Problem description.
Leave out the pictures and repeat the data exactly.

Records contained in a dataset
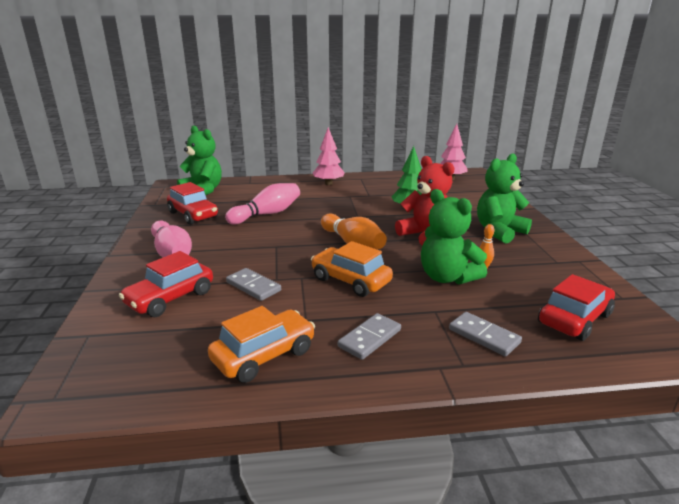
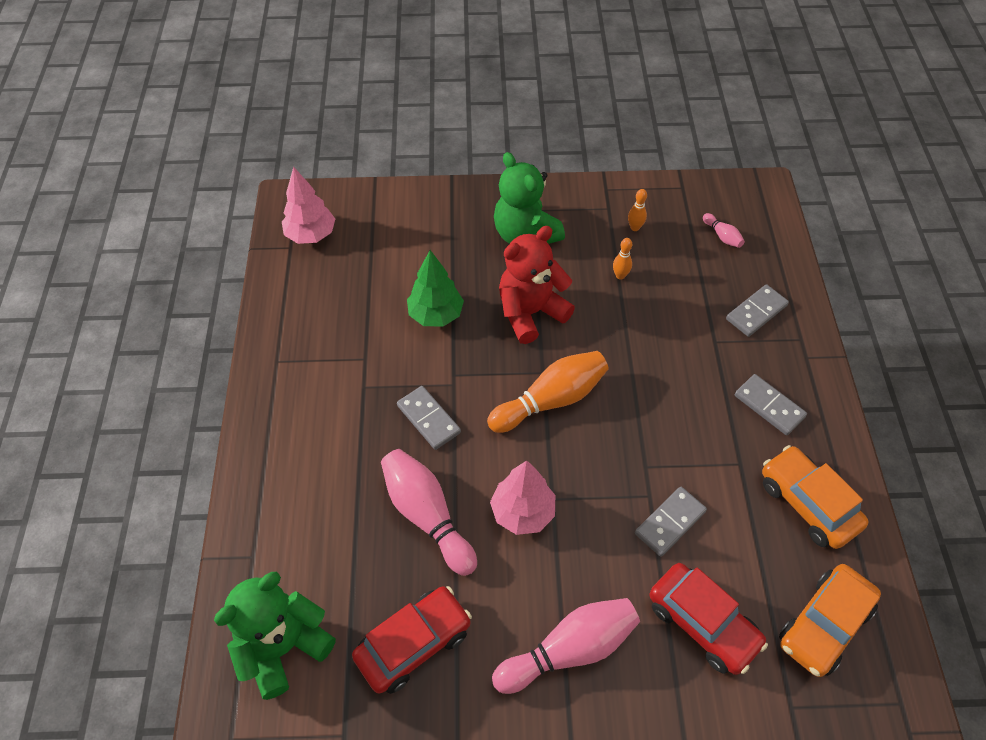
camera: 85 degrees left, 30 degrees up
(328, 183) = (292, 414): pink tree -> pink tree (522, 512)
(331, 211) = (429, 419): none -> grey domino
(350, 280) = (653, 412): orange car -> orange car (824, 625)
(447, 277) = (644, 315): green teddy bear -> none
(544, 273) = (635, 227): none -> orange bowling pin
(574, 319) = (722, 236): red car -> pink bowling pin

Written response.
camera: 85 degrees left, 30 degrees up
(328, 183) = (292, 414): pink tree -> pink tree (522, 512)
(331, 211) = (429, 419): none -> grey domino
(350, 280) = (653, 412): orange car -> orange car (824, 625)
(447, 277) = (644, 315): green teddy bear -> none
(544, 273) = (635, 227): none -> orange bowling pin
(574, 319) = (722, 236): red car -> pink bowling pin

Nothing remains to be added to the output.